Could you copy each line of the entries that contains "tile"?

(Object matching data)
--------------------------------------------------

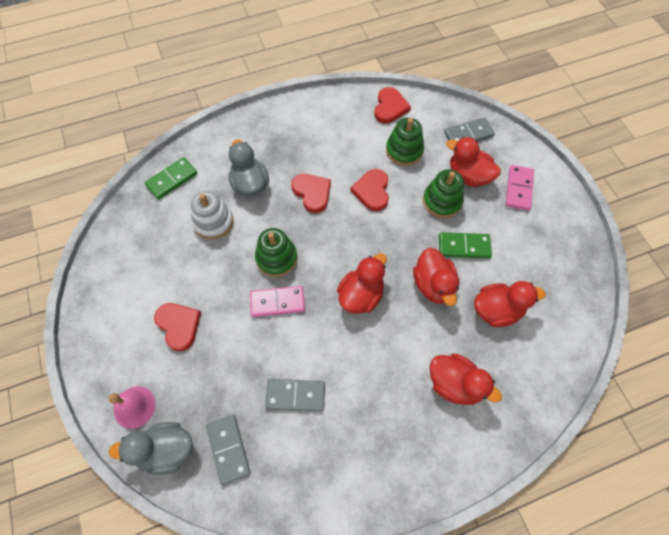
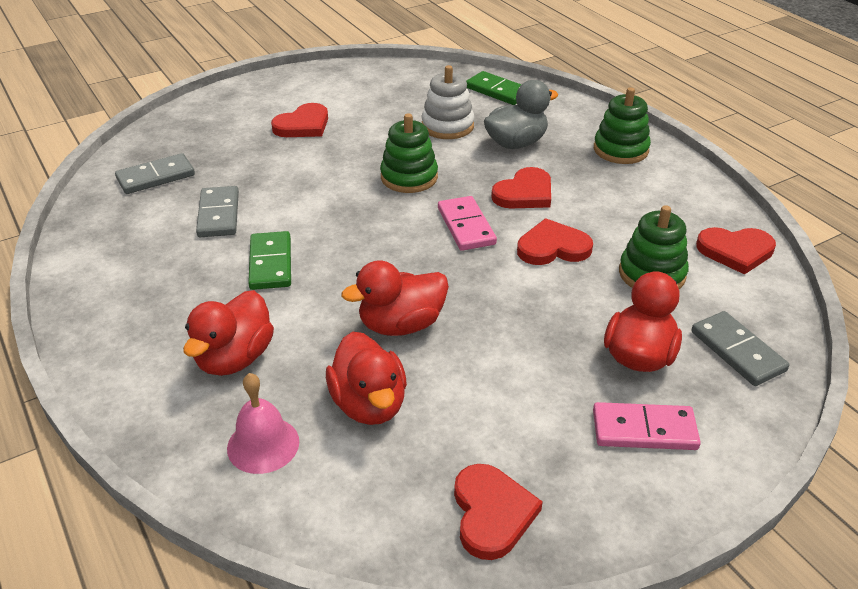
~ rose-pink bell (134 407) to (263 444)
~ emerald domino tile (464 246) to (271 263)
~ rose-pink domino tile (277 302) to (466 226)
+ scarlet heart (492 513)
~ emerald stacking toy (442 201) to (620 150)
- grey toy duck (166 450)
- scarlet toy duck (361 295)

--------------------------------------------------

#### Answer to the exercise:
~ emerald domino tile (464 246) to (271 263)
~ rose-pink domino tile (277 302) to (466 226)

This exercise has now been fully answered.